Work to complete.
Your answer should hold the data exactly as given, minus any picture.

Dataset section.
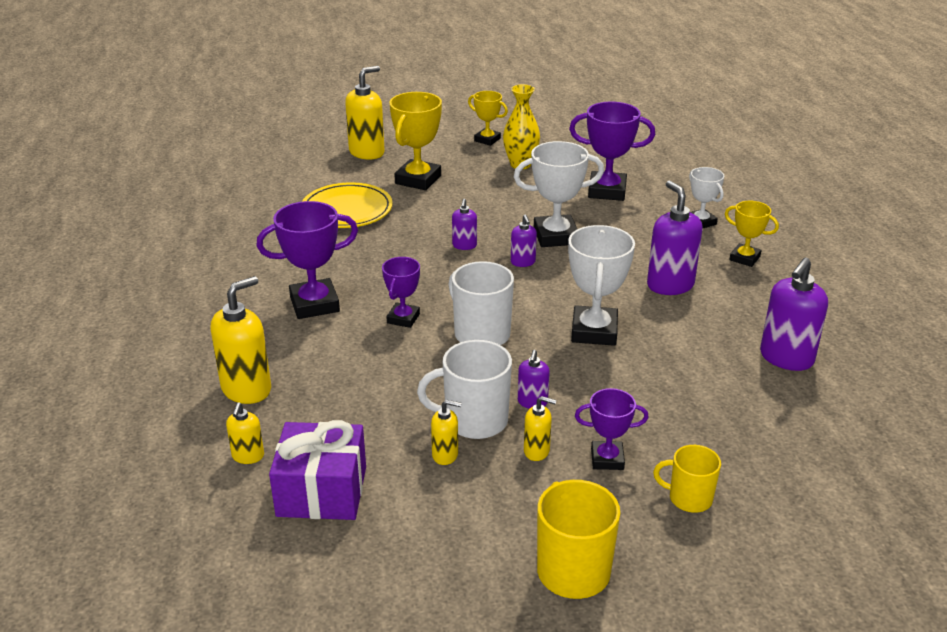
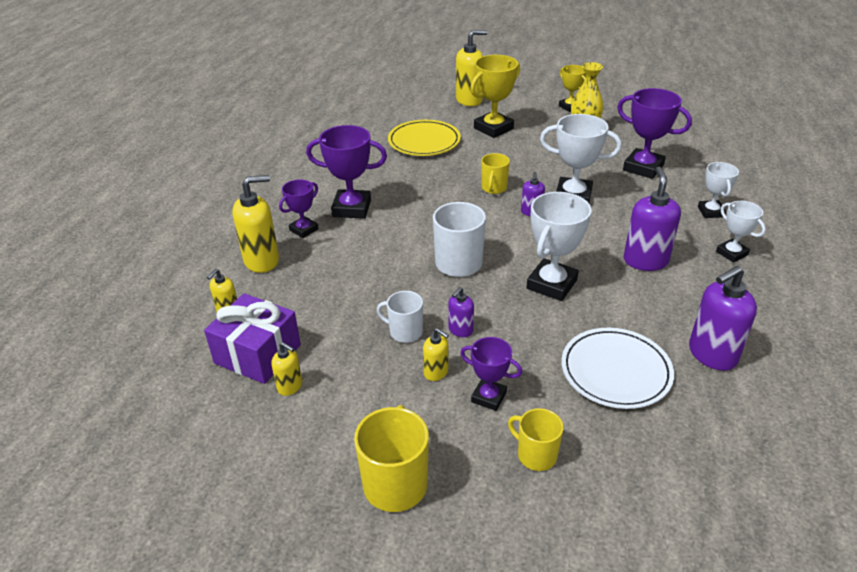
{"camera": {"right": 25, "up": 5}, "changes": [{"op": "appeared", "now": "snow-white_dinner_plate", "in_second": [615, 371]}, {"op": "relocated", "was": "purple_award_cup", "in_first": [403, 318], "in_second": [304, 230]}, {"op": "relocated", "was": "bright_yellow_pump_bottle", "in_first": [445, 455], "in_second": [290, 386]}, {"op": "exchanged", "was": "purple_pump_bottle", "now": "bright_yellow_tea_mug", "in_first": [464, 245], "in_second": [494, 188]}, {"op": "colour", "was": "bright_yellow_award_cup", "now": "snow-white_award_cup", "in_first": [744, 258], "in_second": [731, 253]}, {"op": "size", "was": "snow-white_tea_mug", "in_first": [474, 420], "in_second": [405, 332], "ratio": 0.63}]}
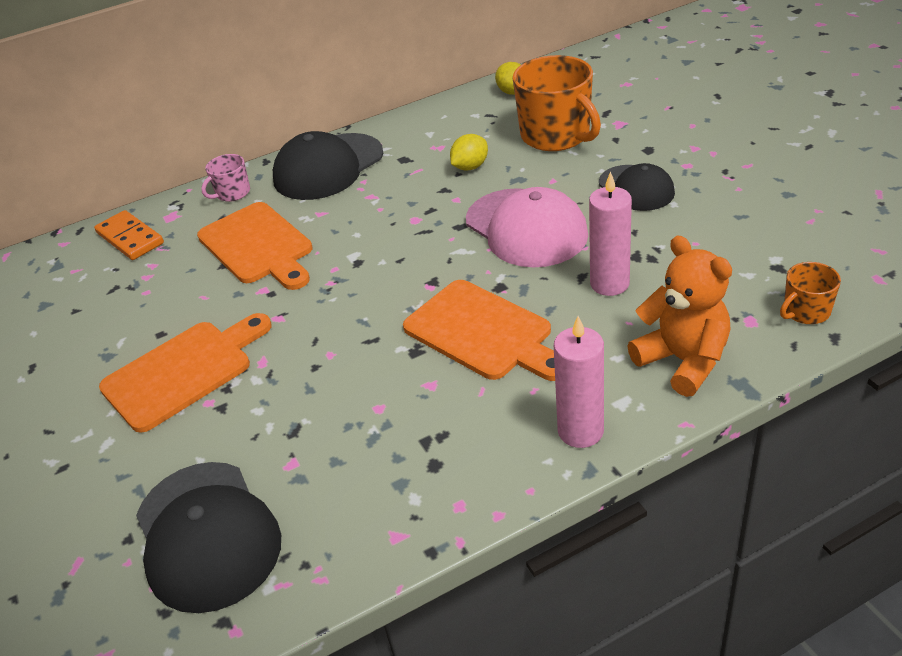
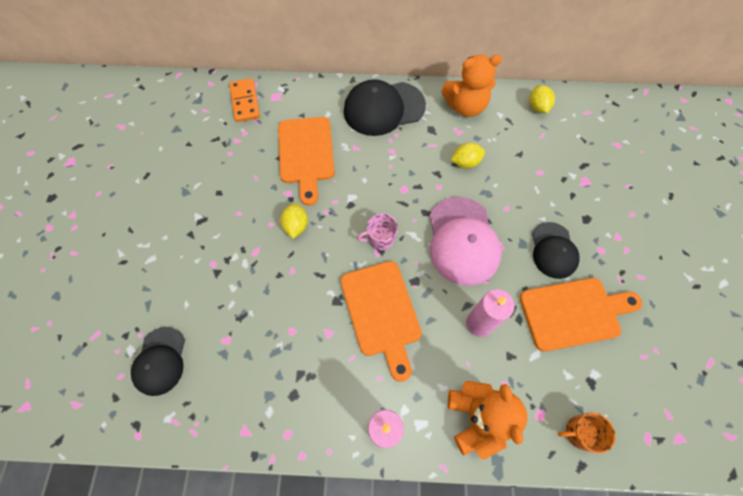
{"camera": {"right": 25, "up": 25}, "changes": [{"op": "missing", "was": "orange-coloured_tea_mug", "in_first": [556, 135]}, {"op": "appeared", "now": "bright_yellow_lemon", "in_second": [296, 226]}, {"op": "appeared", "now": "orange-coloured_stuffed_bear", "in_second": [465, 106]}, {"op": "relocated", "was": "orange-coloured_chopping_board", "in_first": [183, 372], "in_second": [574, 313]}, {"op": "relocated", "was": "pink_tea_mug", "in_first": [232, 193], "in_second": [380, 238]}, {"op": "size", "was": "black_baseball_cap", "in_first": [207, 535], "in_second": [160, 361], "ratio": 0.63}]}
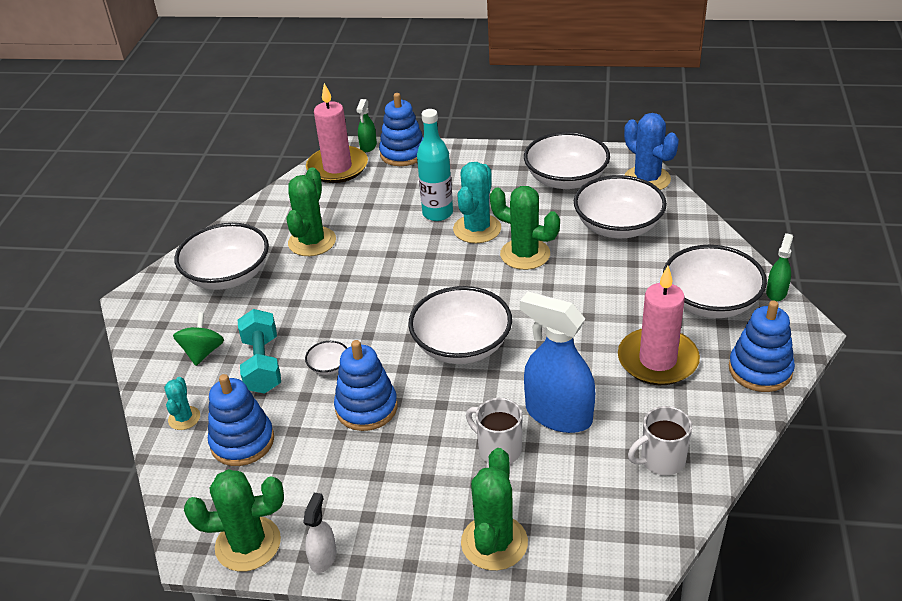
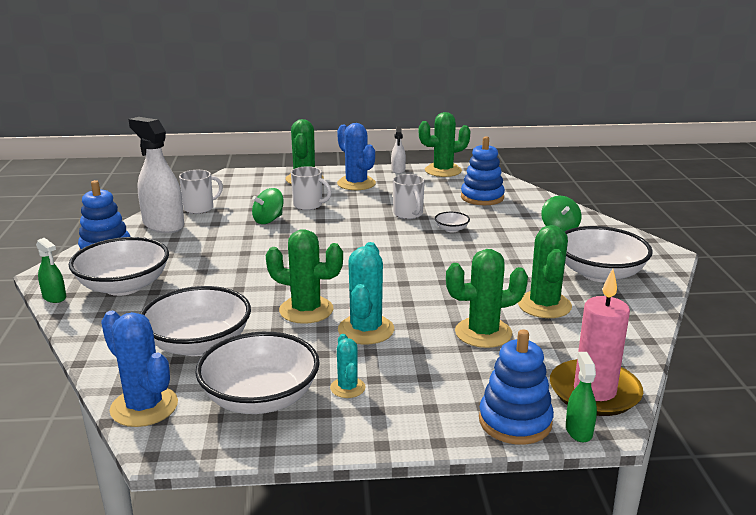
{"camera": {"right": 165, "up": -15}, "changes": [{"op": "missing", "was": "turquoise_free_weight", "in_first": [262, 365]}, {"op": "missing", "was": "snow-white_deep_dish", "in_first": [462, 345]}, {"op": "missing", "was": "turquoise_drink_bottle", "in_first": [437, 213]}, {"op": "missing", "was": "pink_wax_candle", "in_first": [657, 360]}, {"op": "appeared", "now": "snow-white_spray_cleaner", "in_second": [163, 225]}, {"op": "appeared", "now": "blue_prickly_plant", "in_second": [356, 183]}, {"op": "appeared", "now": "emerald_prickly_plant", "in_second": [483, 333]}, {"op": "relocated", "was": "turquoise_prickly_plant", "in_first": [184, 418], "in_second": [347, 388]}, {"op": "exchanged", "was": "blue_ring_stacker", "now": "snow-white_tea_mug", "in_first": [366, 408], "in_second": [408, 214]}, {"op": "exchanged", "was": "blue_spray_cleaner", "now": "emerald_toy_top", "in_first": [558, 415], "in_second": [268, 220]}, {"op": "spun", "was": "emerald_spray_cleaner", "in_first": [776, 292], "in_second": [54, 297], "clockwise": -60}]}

Exercise result.
{"camera": {"right": 25, "up": 5}, "changes": [{"op": "appeared", "now": "snow-white_dinner_plate", "in_second": [615, 371]}, {"op": "relocated", "was": "purple_award_cup", "in_first": [403, 318], "in_second": [304, 230]}, {"op": "relocated", "was": "bright_yellow_pump_bottle", "in_first": [445, 455], "in_second": [290, 386]}, {"op": "exchanged", "was": "purple_pump_bottle", "now": "bright_yellow_tea_mug", "in_first": [464, 245], "in_second": [494, 188]}, {"op": "colour", "was": "bright_yellow_award_cup", "now": "snow-white_award_cup", "in_first": [744, 258], "in_second": [731, 253]}, {"op": "size", "was": "snow-white_tea_mug", "in_first": [474, 420], "in_second": [405, 332], "ratio": 0.63}]}
{"camera": {"right": 25, "up": 25}, "changes": [{"op": "missing", "was": "orange-coloured_tea_mug", "in_first": [556, 135]}, {"op": "appeared", "now": "bright_yellow_lemon", "in_second": [296, 226]}, {"op": "appeared", "now": "orange-coloured_stuffed_bear", "in_second": [465, 106]}, {"op": "relocated", "was": "orange-coloured_chopping_board", "in_first": [183, 372], "in_second": [574, 313]}, {"op": "relocated", "was": "pink_tea_mug", "in_first": [232, 193], "in_second": [380, 238]}, {"op": "size", "was": "black_baseball_cap", "in_first": [207, 535], "in_second": [160, 361], "ratio": 0.63}]}
{"camera": {"right": 165, "up": -15}, "changes": [{"op": "missing", "was": "turquoise_free_weight", "in_first": [262, 365]}, {"op": "missing", "was": "snow-white_deep_dish", "in_first": [462, 345]}, {"op": "missing", "was": "turquoise_drink_bottle", "in_first": [437, 213]}, {"op": "missing", "was": "pink_wax_candle", "in_first": [657, 360]}, {"op": "appeared", "now": "snow-white_spray_cleaner", "in_second": [163, 225]}, {"op": "appeared", "now": "blue_prickly_plant", "in_second": [356, 183]}, {"op": "appeared", "now": "emerald_prickly_plant", "in_second": [483, 333]}, {"op": "relocated", "was": "turquoise_prickly_plant", "in_first": [184, 418], "in_second": [347, 388]}, {"op": "exchanged", "was": "blue_ring_stacker", "now": "snow-white_tea_mug", "in_first": [366, 408], "in_second": [408, 214]}, {"op": "exchanged", "was": "blue_spray_cleaner", "now": "emerald_toy_top", "in_first": [558, 415], "in_second": [268, 220]}, {"op": "spun", "was": "emerald_spray_cleaner", "in_first": [776, 292], "in_second": [54, 297], "clockwise": -60}]}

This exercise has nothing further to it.